[To do]
Retype every record exactly. Leave the pictures out.

--- Information given ---

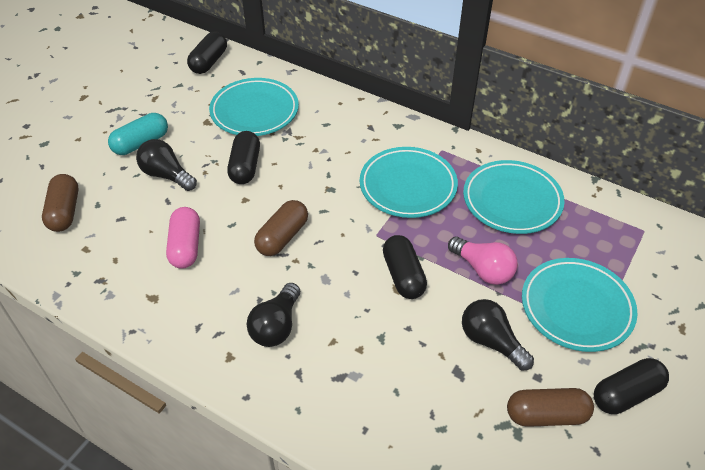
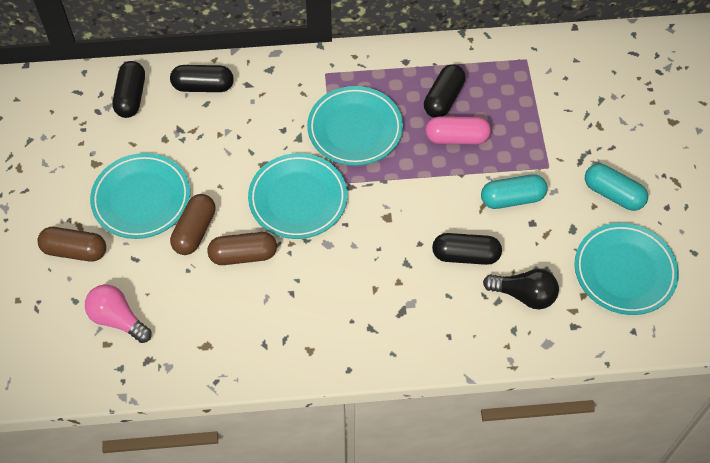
black light bulb: 3 -> 1
turquoise capsule: 1 -> 2

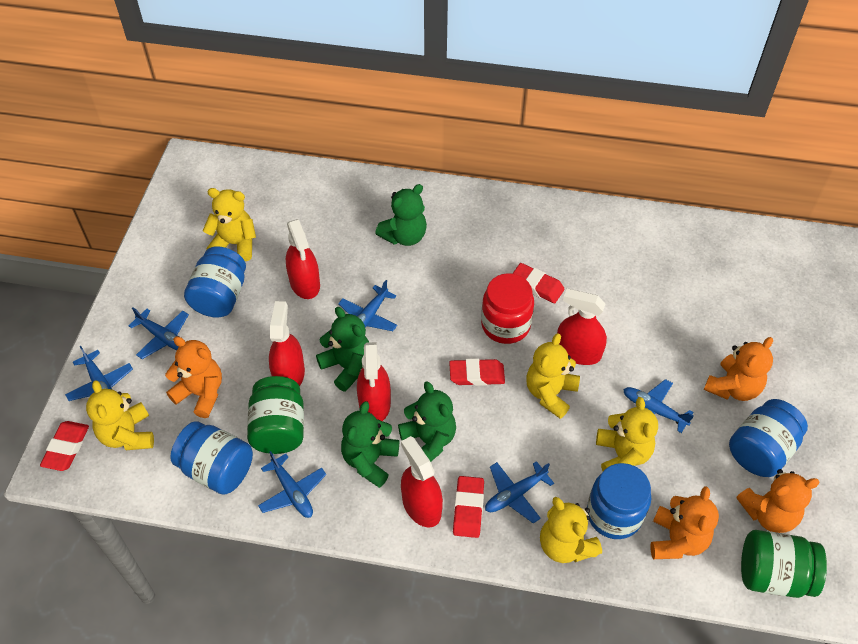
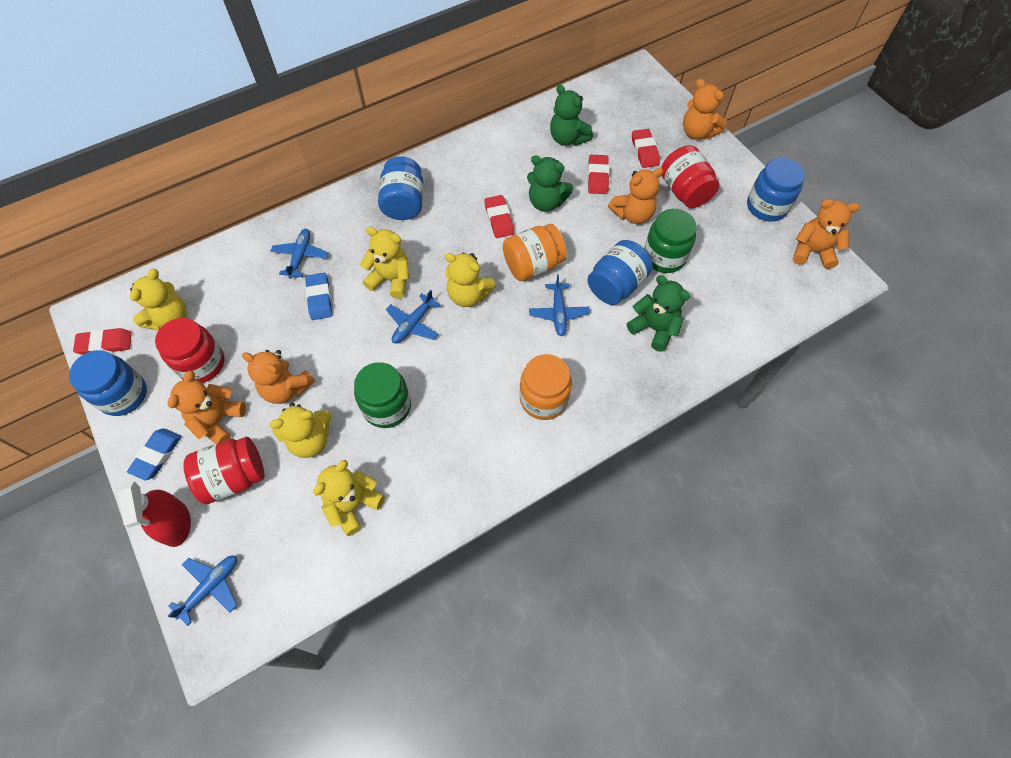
blue eraser: 0 -> 2
blue plane: 6 -> 4
green teddy bear: 4 -> 3
orange jar: 0 -> 2
orange teddy bear: 4 -> 5
red jar: 1 -> 3
red spray bottle: 5 -> 1

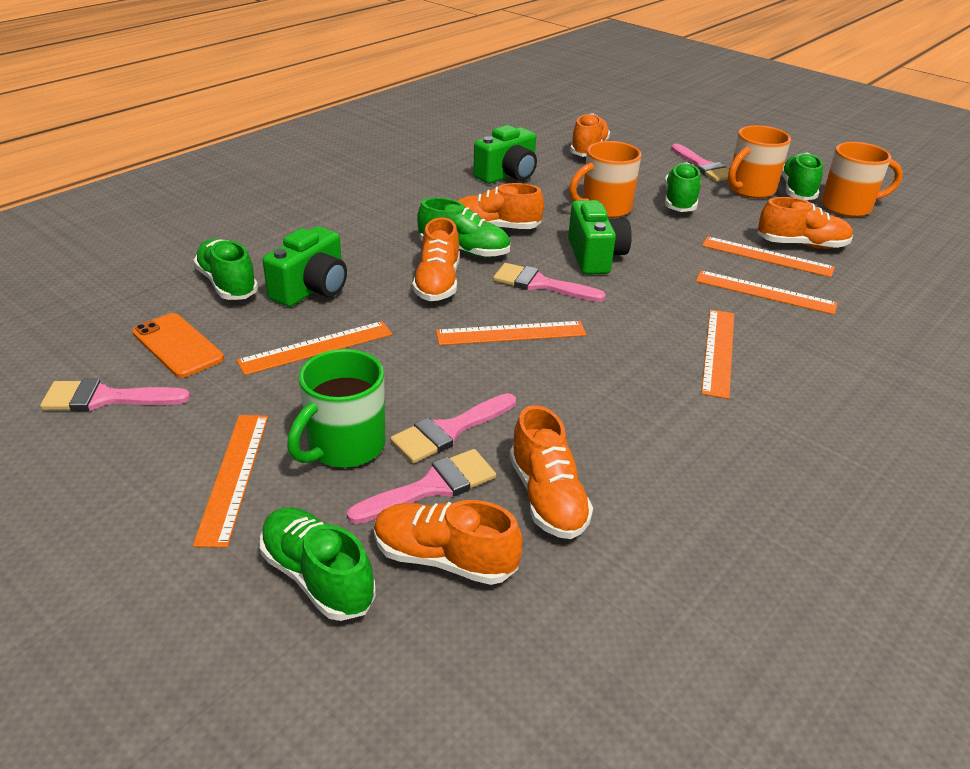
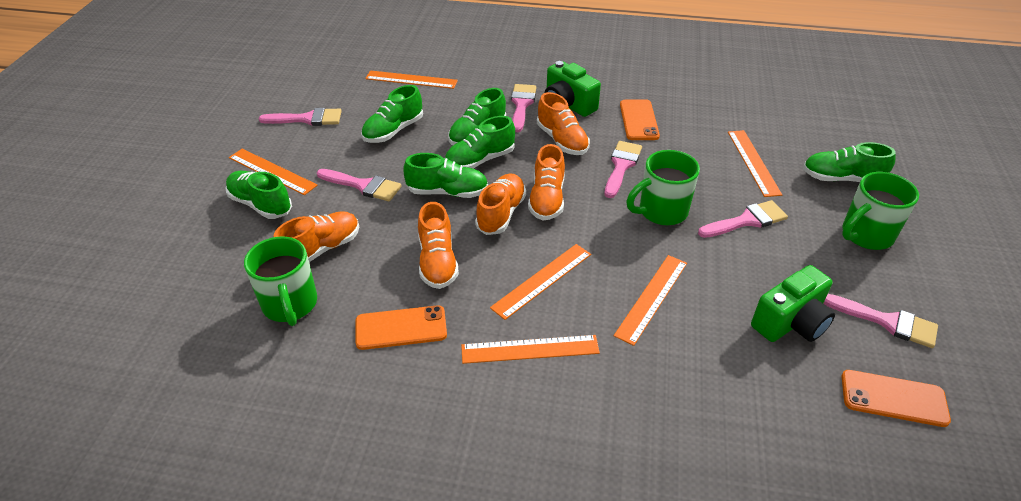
green camera: 3 -> 2
green mug: 1 -> 3
green shoe: 5 -> 6
orange mug: 3 -> 0
orange phone: 1 -> 3
orange shoe: 6 -> 5
pink brush: 5 -> 6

---

[Written reply]
black light bulb: 3 -> 1
turquoise capsule: 1 -> 2

blue eraser: 0 -> 2
blue plane: 6 -> 4
green teddy bear: 4 -> 3
orange jar: 0 -> 2
orange teddy bear: 4 -> 5
red jar: 1 -> 3
red spray bottle: 5 -> 1

green camera: 3 -> 2
green mug: 1 -> 3
green shoe: 5 -> 6
orange mug: 3 -> 0
orange phone: 1 -> 3
orange shoe: 6 -> 5
pink brush: 5 -> 6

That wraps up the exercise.